Word for word, reproduce the records, keeping none of the pictures.

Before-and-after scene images
*** Block opens ***

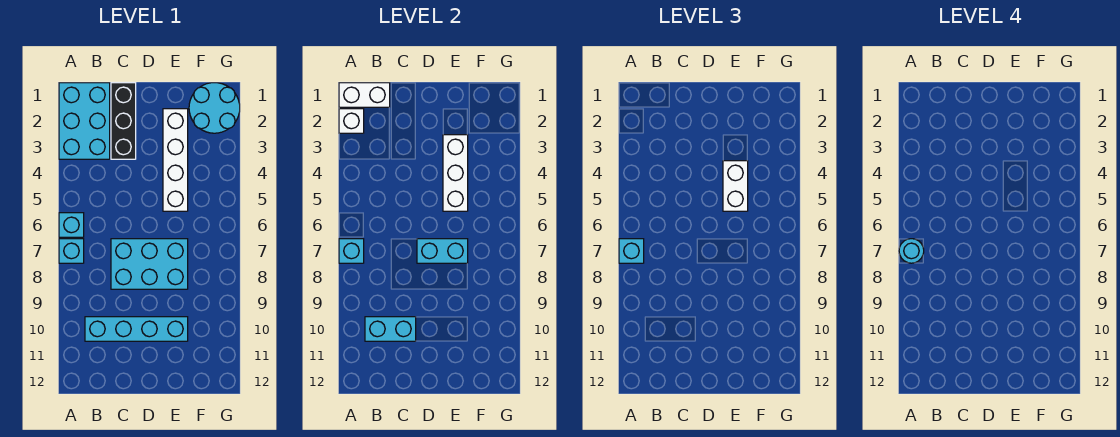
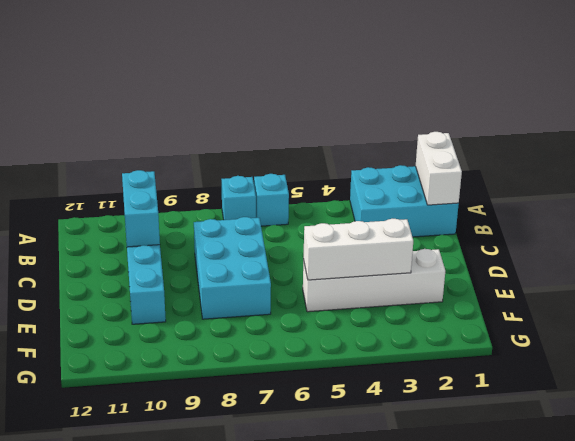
none -> black brick C1:C3 level 1
none -> cyan round brick F1:G2 level 1
none -> white brick A2 level 2

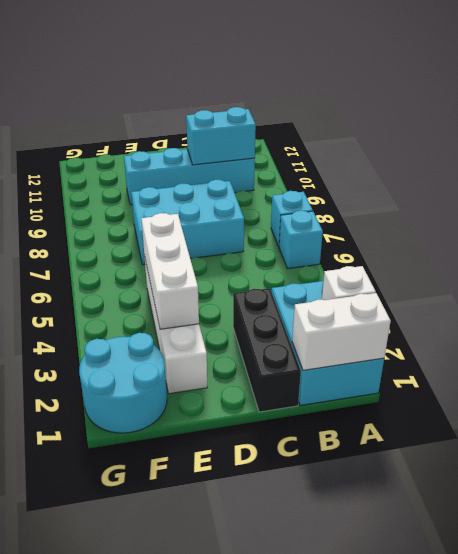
none -> cyan brick A7 level 2
none -> cyan brick D7:E7 level 2
none -> cyan brick A7 level 3

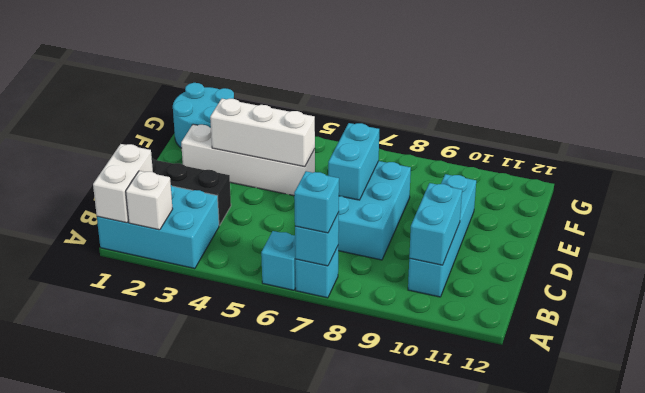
none -> white brick E4:E5 level 3
none -> cyan round brick A7 level 4

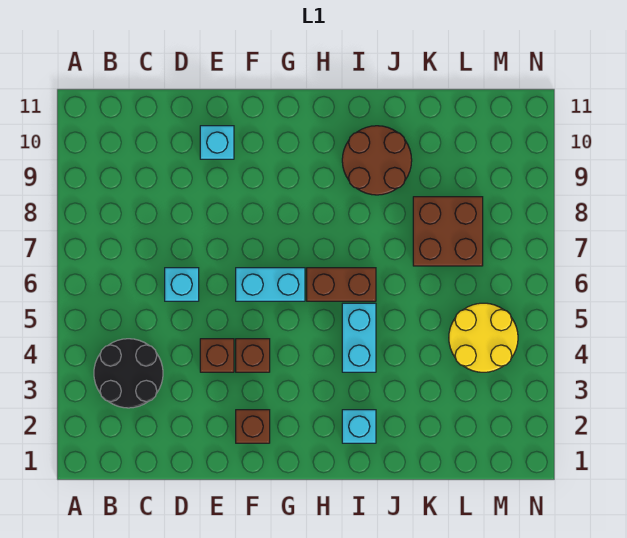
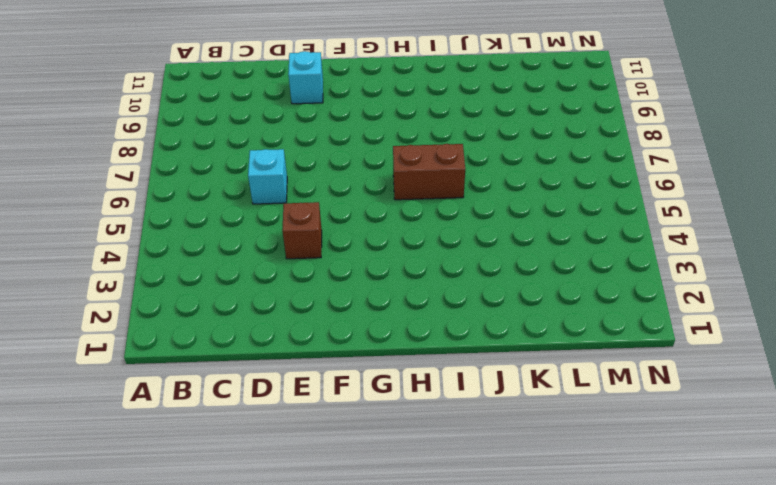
none -> black round brick B3:C4 level 1
none -> brown brick F2 level 1
none -> brown brick F4 level 1

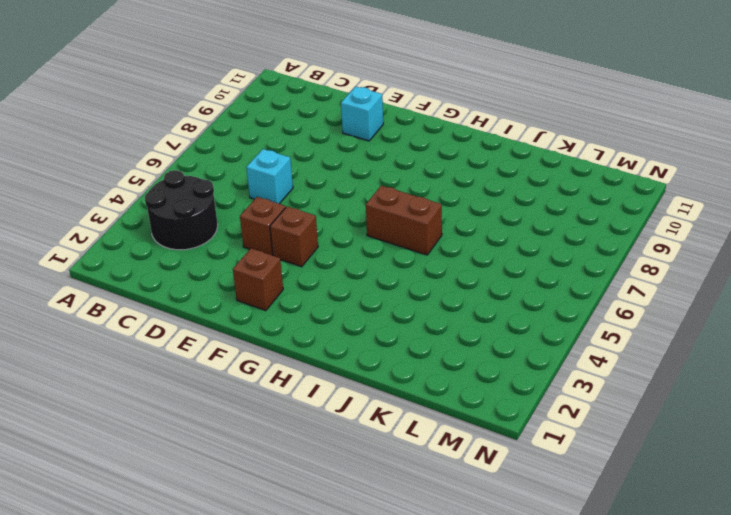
none -> cyan brick F6:G6 level 1
none -> cyan brick I2 level 1
none -> cyan brick I4:I5 level 1

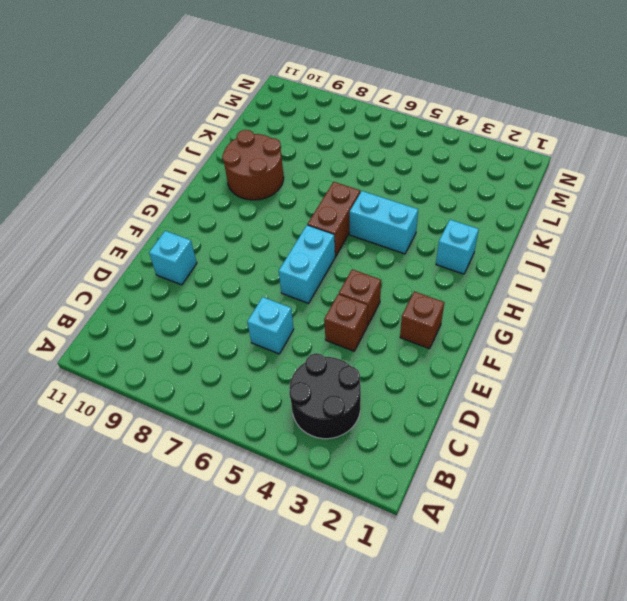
none -> brown brick K7:L8 level 1
none -> yellow round brick L4:M5 level 1

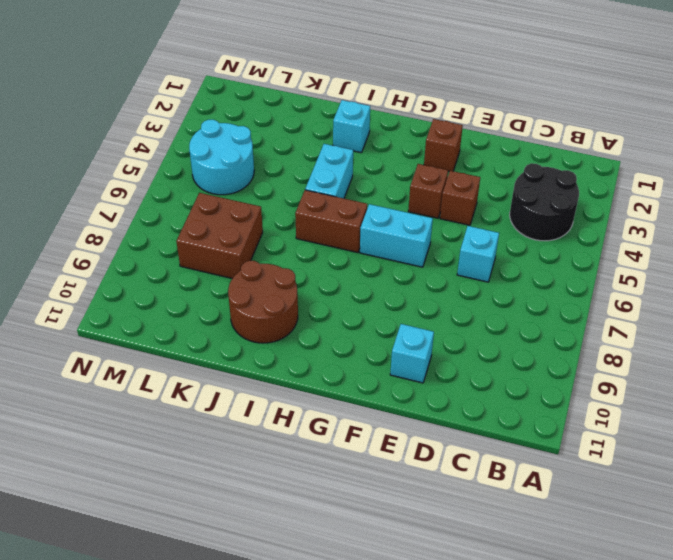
cyan round brick L4:M5 level 1 -> yellow round brick L4:M5 level 1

*** Block closes ***

Output of the task >>
none -> black brick C1:C3 level 1
none -> cyan round brick F1:G2 level 1
none -> white brick A2 level 2

none -> cyan brick A7 level 2
none -> cyan brick D7:E7 level 2
none -> cyan brick A7 level 3

none -> white brick E4:E5 level 3
none -> cyan round brick A7 level 4

none -> black round brick B3:C4 level 1
none -> brown brick F2 level 1
none -> brown brick F4 level 1

none -> cyan brick F6:G6 level 1
none -> cyan brick I2 level 1
none -> cyan brick I4:I5 level 1

none -> brown brick K7:L8 level 1
none -> yellow round brick L4:M5 level 1

cyan round brick L4:M5 level 1 -> yellow round brick L4:M5 level 1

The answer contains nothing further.